**TASK OBJECTIVE**
Only one portion of the data is to be written out: from the line bearing "pink bowl: 1 -> 0" through the line bearing "turquoise tape: 2 -> 3". Write it exactly as it appears.

**RECORDS SHOWN**
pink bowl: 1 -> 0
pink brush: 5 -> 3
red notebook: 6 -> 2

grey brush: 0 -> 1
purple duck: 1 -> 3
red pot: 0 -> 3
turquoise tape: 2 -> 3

* * *

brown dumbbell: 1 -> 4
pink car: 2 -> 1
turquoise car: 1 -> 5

**REPLY TO THE TASK**
pink bowl: 1 -> 0
pink brush: 5 -> 3
red notebook: 6 -> 2

grey brush: 0 -> 1
purple duck: 1 -> 3
red pot: 0 -> 3
turquoise tape: 2 -> 3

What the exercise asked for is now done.